_Material provided:_
_____
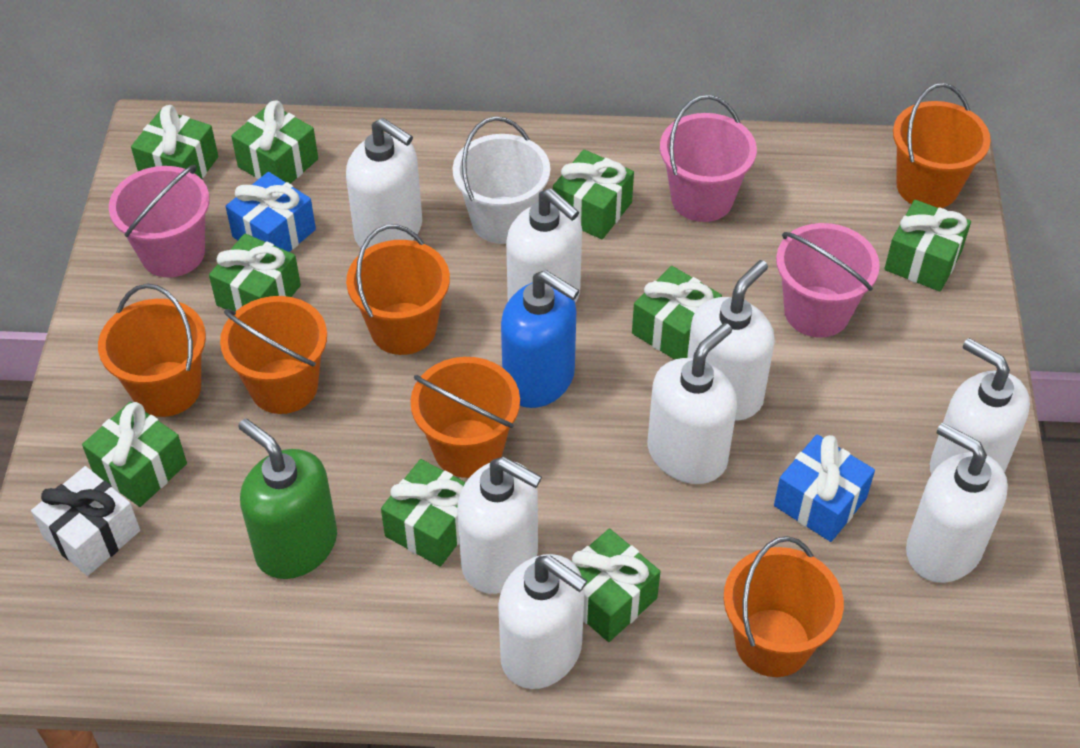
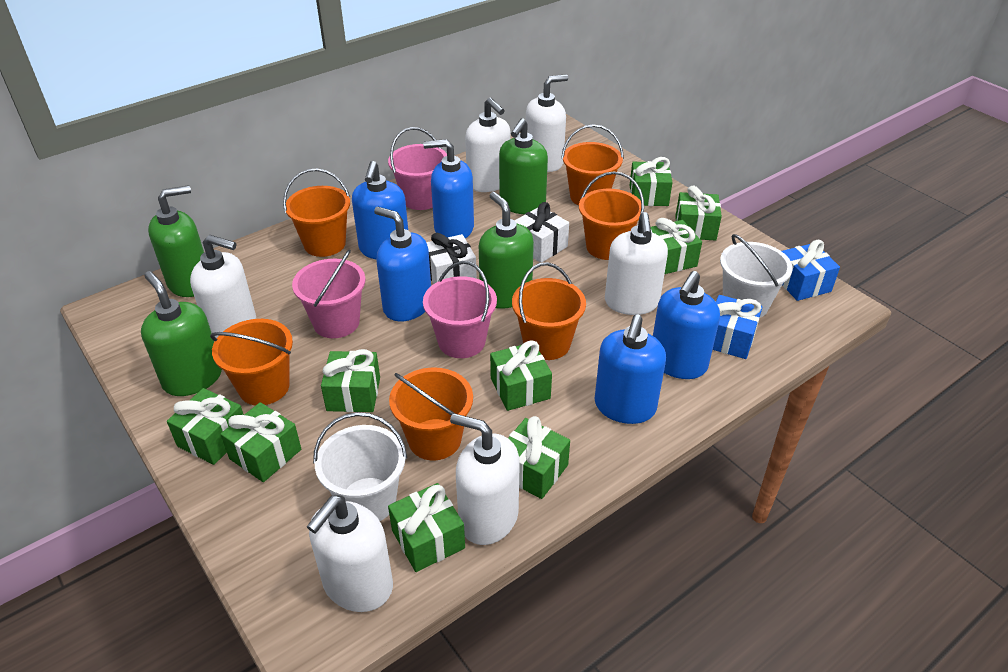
blue soap dispenser: [501,270,579,408] = 1 -> [352,161,408,260] [374,207,431,322] [423,139,474,238] [595,314,666,424] [653,271,720,379] = 5
green soap dispenser: [238,418,337,579] = 1 -> [141,271,222,396] [148,185,204,297] [479,192,534,309] [499,118,548,214] = 4
white bucket: [453,116,550,244] = 1 -> [313,412,407,521] [720,234,793,318] = 2
white gift: [31,466,140,576] = 1 -> [426,233,477,284] [514,202,569,263] = 2
white soap dispenser: [346,118,422,249] [457,457,542,594] [498,554,587,689] [506,188,582,303] [648,323,737,484] [687,260,775,421] [906,423,1008,583] [930,338,1030,475] = 8 -> [190,235,256,342] [307,495,393,612] [450,413,520,545] [465,97,511,192] [526,74,568,172] [605,212,668,315] = 6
_____
_Assigned task:_
Quote the data above in full and without alteration; skip the pictures.

_Task output:_
blue soap dispenser: [501,270,579,408] = 1 -> [352,161,408,260] [374,207,431,322] [423,139,474,238] [595,314,666,424] [653,271,720,379] = 5
green soap dispenser: [238,418,337,579] = 1 -> [141,271,222,396] [148,185,204,297] [479,192,534,309] [499,118,548,214] = 4
white bucket: [453,116,550,244] = 1 -> [313,412,407,521] [720,234,793,318] = 2
white gift: [31,466,140,576] = 1 -> [426,233,477,284] [514,202,569,263] = 2
white soap dispenser: [346,118,422,249] [457,457,542,594] [498,554,587,689] [506,188,582,303] [648,323,737,484] [687,260,775,421] [906,423,1008,583] [930,338,1030,475] = 8 -> [190,235,256,342] [307,495,393,612] [450,413,520,545] [465,97,511,192] [526,74,568,172] [605,212,668,315] = 6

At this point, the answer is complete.